■ Short problem:
Reproduce the material without changes, starting at the line that contains "proofreader [874, 706]" and ending at the line that contains "templates [233, 135]", including both of those lines.

#### Raw data

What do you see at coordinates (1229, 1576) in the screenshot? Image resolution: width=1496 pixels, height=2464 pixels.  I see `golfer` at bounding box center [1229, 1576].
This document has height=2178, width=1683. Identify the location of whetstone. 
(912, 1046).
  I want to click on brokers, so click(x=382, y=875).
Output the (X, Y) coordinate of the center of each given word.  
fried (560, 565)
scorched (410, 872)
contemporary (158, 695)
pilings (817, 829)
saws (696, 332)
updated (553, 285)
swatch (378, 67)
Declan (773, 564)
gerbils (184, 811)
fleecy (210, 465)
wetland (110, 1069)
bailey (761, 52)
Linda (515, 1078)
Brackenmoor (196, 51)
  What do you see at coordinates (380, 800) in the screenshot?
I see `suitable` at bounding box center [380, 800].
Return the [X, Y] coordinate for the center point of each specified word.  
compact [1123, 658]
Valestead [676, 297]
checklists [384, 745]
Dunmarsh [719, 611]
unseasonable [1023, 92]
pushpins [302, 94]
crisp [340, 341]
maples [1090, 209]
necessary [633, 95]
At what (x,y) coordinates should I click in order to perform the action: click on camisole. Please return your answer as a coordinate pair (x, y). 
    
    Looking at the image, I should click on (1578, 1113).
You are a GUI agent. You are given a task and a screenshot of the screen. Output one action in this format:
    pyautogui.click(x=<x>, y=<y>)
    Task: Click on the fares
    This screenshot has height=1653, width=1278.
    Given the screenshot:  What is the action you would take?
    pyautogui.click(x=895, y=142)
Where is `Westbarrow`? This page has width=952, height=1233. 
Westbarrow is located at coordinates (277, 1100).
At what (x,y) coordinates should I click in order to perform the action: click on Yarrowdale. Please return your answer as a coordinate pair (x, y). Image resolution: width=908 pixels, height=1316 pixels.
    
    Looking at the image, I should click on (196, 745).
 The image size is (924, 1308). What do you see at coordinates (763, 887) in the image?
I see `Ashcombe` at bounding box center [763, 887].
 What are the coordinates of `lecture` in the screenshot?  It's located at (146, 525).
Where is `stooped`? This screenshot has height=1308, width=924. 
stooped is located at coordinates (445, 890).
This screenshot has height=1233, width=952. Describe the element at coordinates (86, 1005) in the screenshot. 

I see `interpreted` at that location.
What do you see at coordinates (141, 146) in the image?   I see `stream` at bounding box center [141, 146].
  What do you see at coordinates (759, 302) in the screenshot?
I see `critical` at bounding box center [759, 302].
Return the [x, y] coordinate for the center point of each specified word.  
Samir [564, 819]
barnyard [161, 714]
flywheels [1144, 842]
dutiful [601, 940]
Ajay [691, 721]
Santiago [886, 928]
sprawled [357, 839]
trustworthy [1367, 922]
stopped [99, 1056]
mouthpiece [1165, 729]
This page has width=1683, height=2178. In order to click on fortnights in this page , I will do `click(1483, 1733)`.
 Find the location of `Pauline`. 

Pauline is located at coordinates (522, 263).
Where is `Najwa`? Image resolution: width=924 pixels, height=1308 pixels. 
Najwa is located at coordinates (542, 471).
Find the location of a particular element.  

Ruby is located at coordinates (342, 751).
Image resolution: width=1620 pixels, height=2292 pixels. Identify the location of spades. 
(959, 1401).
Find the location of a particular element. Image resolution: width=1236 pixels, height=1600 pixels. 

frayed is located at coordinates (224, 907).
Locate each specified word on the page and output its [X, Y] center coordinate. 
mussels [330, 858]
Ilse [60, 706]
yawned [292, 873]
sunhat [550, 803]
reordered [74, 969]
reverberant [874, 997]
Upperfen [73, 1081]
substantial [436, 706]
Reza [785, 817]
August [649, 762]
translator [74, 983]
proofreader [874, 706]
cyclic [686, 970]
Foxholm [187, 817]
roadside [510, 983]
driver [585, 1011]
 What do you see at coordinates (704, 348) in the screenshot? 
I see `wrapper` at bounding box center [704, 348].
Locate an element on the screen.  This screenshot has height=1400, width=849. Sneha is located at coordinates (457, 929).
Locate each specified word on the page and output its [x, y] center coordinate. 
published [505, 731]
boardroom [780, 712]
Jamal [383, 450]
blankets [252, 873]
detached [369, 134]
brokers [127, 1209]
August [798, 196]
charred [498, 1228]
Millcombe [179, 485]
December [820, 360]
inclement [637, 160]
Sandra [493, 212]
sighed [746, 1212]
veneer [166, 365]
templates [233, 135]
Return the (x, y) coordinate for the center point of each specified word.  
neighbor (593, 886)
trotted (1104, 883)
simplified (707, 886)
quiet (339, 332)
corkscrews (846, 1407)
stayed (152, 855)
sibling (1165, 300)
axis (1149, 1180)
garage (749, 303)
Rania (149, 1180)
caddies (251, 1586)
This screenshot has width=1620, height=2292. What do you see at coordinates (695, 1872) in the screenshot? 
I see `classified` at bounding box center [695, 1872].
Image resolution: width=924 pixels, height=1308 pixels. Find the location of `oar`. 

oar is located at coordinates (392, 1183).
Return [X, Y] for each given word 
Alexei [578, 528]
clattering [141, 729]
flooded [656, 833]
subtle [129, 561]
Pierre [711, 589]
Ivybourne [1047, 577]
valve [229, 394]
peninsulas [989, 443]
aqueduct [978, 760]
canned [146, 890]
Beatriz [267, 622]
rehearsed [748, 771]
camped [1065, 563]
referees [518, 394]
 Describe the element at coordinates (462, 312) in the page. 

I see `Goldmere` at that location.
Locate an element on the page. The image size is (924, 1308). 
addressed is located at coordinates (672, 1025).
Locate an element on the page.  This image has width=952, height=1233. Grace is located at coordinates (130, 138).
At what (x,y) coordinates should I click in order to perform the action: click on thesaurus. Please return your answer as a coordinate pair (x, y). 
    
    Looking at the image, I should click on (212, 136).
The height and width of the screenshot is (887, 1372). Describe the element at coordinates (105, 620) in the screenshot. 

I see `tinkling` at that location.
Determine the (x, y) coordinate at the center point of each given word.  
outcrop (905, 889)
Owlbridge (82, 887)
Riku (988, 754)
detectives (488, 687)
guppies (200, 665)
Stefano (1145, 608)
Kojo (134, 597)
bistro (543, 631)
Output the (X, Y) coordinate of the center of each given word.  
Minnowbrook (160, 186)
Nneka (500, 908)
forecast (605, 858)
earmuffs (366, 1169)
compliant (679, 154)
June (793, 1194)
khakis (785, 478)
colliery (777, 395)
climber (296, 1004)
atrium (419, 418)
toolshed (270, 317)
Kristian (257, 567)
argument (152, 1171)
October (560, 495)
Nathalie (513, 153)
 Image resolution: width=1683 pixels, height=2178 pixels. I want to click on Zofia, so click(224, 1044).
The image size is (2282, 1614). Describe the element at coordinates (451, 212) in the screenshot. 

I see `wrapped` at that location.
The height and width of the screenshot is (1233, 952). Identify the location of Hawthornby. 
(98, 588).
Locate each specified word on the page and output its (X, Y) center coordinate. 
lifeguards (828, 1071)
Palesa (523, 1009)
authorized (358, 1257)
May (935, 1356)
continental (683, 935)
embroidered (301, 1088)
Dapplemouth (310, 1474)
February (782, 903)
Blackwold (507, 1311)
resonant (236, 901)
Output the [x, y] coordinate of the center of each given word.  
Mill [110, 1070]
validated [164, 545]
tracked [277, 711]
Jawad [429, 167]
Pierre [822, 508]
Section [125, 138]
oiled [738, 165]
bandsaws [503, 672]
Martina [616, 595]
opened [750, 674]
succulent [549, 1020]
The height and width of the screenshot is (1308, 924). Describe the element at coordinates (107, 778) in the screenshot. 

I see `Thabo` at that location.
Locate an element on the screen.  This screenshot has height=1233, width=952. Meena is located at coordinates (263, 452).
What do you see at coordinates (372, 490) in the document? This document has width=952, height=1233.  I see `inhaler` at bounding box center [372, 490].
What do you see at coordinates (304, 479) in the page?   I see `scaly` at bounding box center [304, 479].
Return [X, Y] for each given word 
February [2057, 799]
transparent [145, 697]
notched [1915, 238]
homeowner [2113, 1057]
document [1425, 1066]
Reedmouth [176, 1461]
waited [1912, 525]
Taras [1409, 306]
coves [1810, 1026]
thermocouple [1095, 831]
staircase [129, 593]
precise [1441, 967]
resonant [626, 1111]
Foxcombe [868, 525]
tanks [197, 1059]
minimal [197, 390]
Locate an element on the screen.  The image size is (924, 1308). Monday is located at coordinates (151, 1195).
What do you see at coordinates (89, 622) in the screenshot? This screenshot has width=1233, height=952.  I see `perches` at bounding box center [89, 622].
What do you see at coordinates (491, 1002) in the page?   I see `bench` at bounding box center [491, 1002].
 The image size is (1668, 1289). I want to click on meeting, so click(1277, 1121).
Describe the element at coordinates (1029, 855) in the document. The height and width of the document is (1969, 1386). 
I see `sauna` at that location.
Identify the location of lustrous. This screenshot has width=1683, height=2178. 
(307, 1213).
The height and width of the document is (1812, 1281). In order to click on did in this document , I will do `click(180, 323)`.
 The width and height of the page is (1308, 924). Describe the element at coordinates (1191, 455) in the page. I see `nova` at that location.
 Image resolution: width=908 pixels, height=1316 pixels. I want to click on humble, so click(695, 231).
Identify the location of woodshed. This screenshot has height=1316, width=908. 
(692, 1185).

########

■ Exercise answer:
proofreader [874, 706]
cyclic [686, 970]
Foxholm [187, 817]
roadside [510, 983]
driver [585, 1011]
 What do you see at coordinates (704, 348) in the screenshot? 
I see `wrapper` at bounding box center [704, 348].
Locate an element on the screen.  This screenshot has height=1400, width=849. Sneha is located at coordinates (457, 929).
Locate each specified word on the page and output its [x, y] center coordinate. 
published [505, 731]
boardroom [780, 712]
Jamal [383, 450]
blankets [252, 873]
detached [369, 134]
brokers [127, 1209]
August [798, 196]
charred [498, 1228]
Millcombe [179, 485]
December [820, 360]
inclement [637, 160]
Sandra [493, 212]
sighed [746, 1212]
veneer [166, 365]
templates [233, 135]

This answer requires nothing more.